__EXERCISE PROMPT__. What are the lines, word for word, from the line with "none -> red plate I1 level 1" up to and including the line with "brown brick G1:G2 level 2 -> none" in the records below? Omit the pictures.

[Items from a data source]
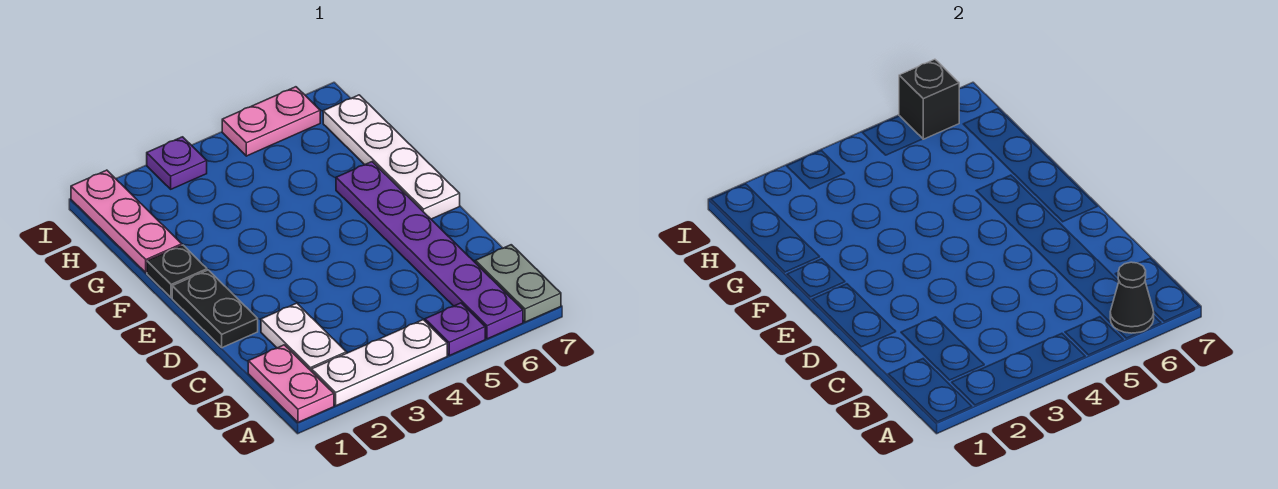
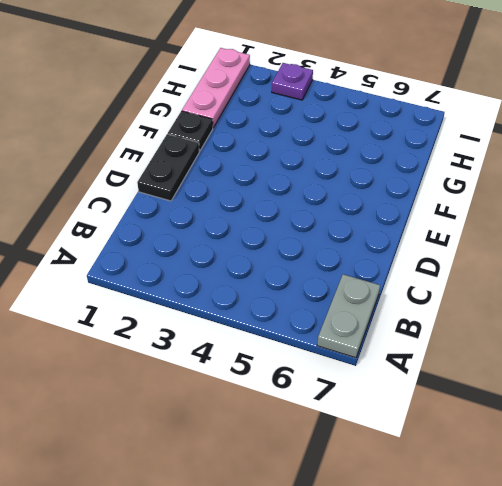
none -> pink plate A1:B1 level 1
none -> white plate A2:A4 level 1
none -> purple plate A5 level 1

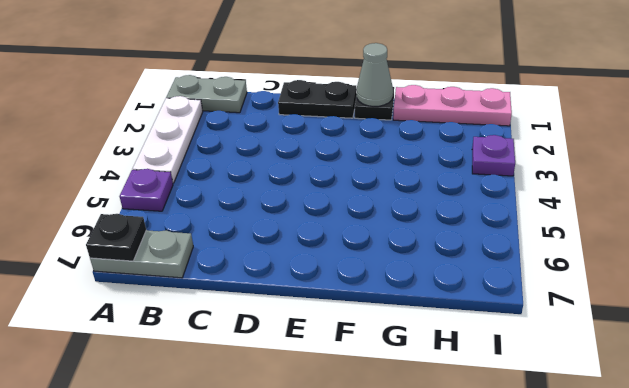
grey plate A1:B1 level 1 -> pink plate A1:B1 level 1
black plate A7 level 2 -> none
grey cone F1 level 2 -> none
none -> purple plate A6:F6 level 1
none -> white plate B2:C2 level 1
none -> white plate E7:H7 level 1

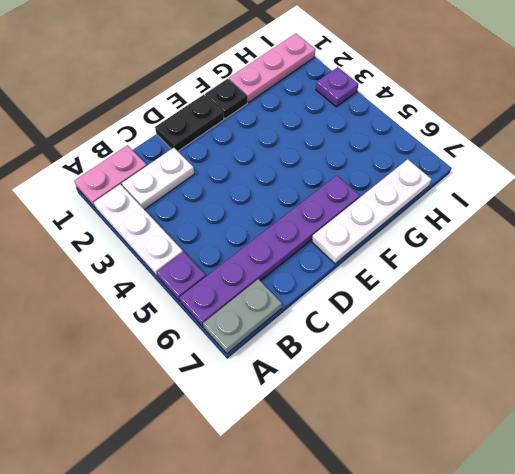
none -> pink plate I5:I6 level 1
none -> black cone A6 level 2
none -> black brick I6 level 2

---

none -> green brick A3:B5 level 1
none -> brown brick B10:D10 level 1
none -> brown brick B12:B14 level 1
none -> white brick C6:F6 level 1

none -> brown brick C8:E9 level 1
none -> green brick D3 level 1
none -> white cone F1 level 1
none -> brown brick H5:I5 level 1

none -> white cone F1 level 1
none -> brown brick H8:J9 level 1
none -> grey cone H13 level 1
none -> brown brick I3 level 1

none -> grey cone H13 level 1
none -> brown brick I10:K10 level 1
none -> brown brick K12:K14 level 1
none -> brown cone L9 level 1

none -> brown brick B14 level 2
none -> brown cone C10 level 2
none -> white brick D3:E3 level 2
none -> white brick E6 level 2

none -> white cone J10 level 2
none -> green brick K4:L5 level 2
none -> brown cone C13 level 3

==

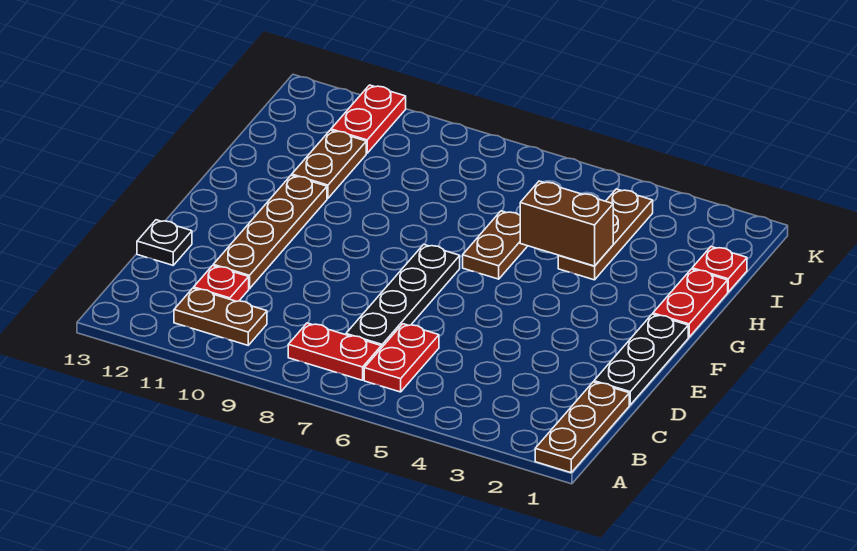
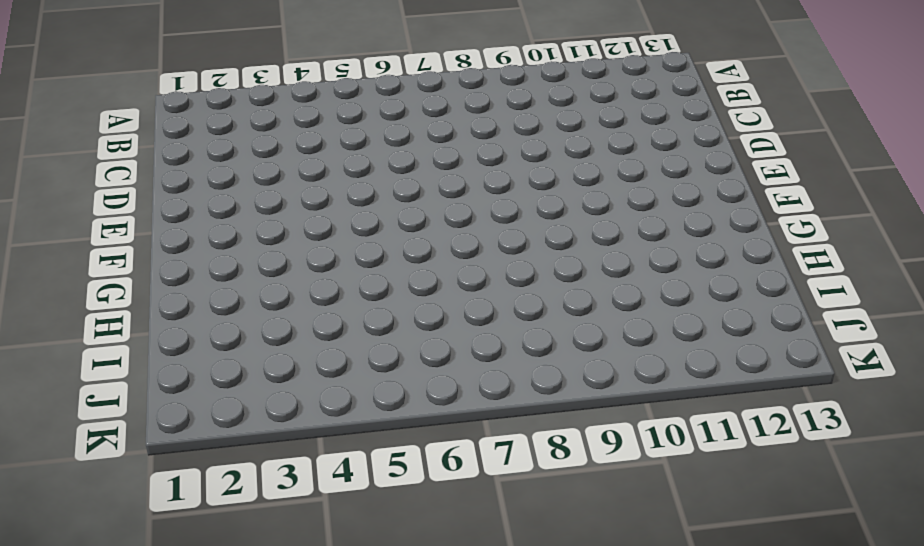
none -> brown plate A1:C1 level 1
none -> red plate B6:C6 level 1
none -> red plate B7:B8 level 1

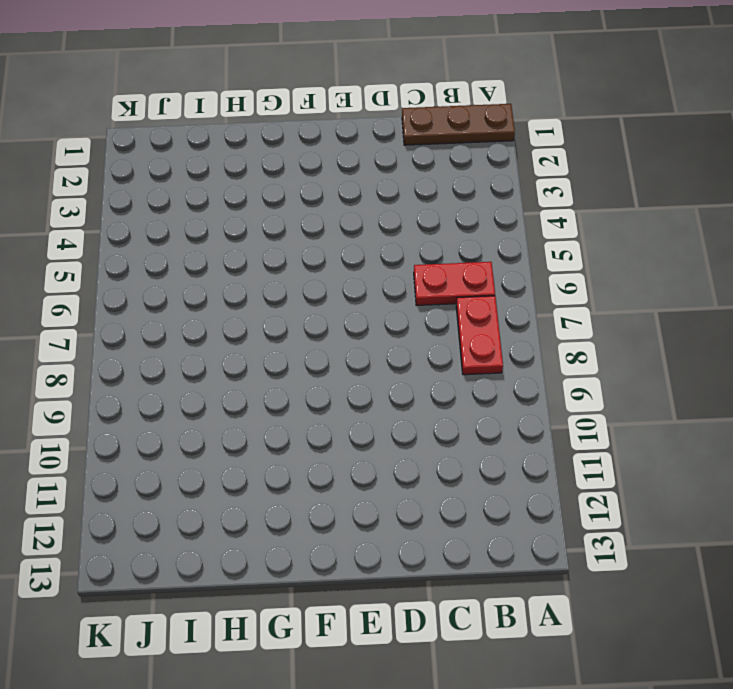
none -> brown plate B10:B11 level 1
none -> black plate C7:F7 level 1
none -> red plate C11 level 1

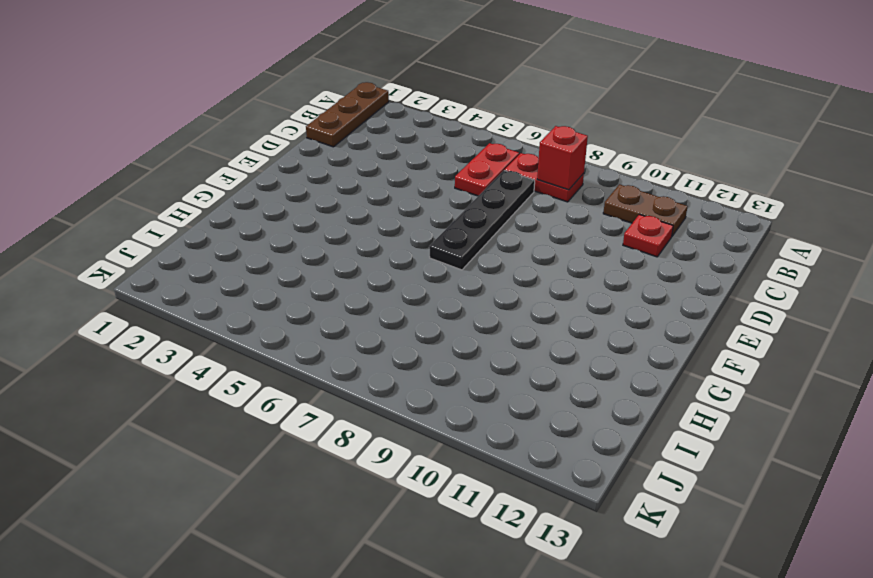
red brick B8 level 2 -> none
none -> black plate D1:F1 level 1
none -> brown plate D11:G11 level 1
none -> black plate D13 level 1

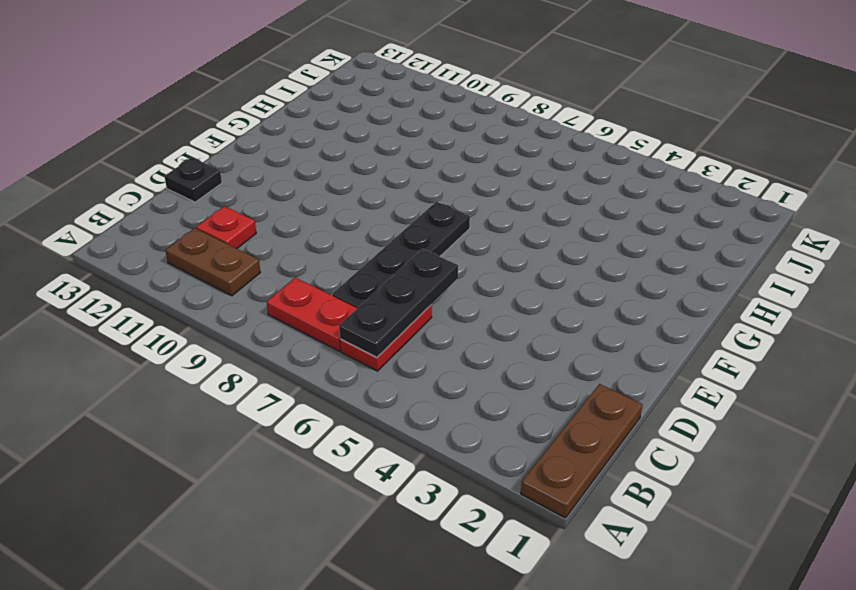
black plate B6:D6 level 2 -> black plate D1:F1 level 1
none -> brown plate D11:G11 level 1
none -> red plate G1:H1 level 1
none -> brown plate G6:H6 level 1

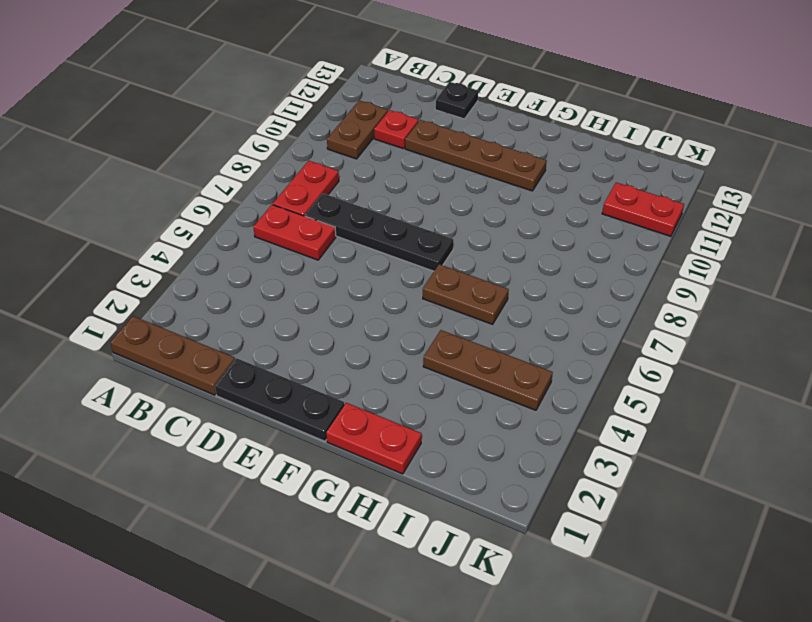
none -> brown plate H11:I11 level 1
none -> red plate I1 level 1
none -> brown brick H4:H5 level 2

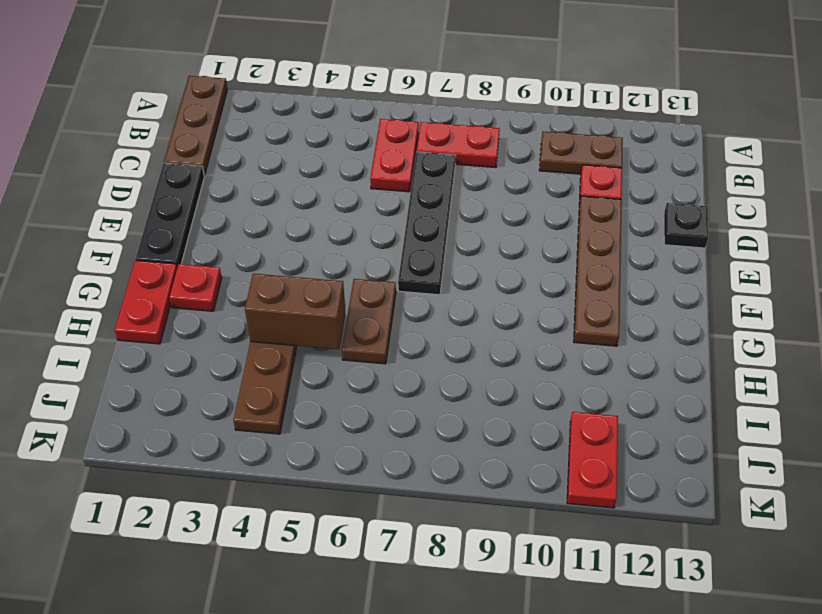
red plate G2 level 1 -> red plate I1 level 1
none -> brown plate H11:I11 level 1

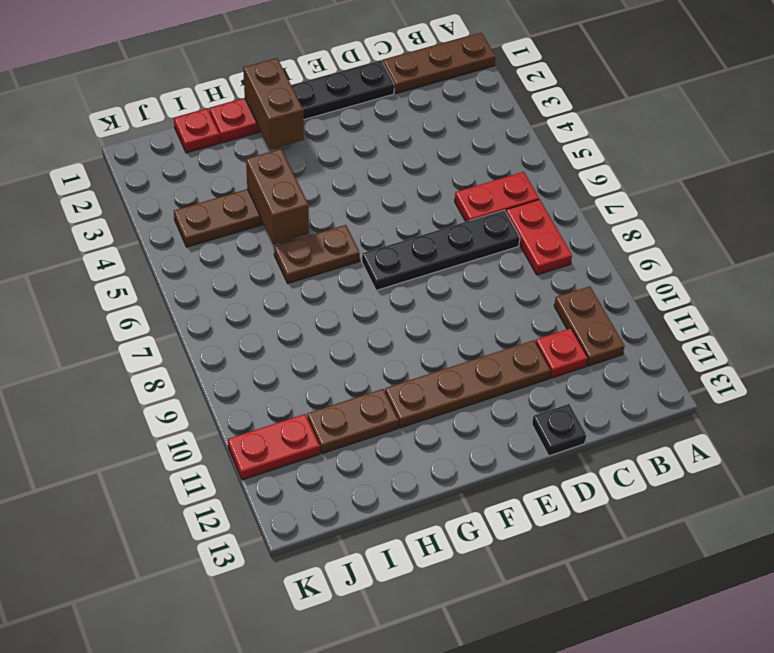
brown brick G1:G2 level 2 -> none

__RESPONSE__.
none -> red plate I1 level 1
none -> brown brick H4:H5 level 2

red plate G2 level 1 -> red plate I1 level 1
none -> brown plate H11:I11 level 1

brown brick G1:G2 level 2 -> none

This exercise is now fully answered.